• _Goal of the exercise_: Without the pictures, write the listing below out again, line for line.

• _Collected data_:
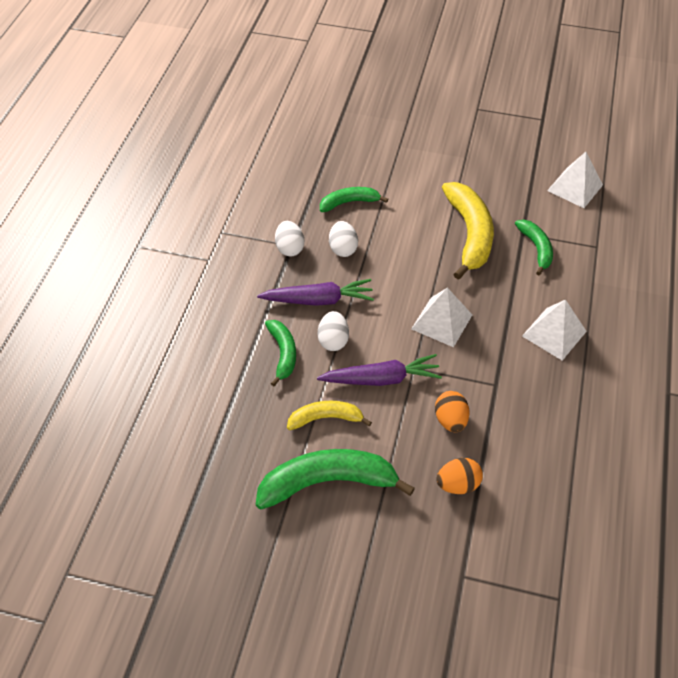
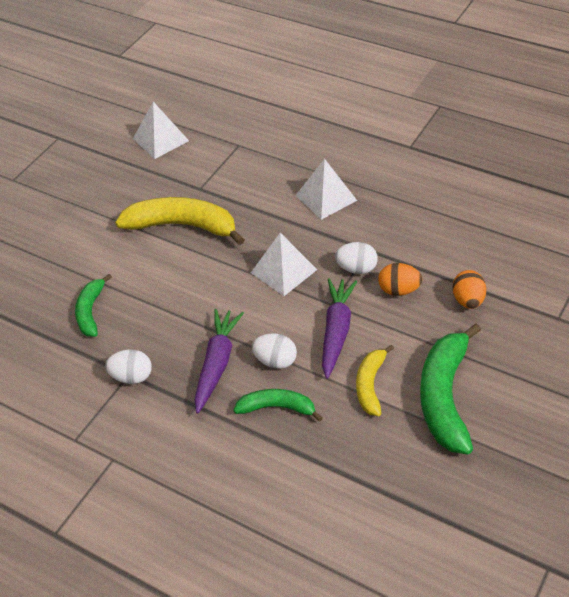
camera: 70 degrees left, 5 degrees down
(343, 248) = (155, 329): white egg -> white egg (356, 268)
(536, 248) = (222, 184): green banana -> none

• _Written response_:
camera: 70 degrees left, 5 degrees down
(343, 248) = (155, 329): white egg -> white egg (356, 268)
(536, 248) = (222, 184): green banana -> none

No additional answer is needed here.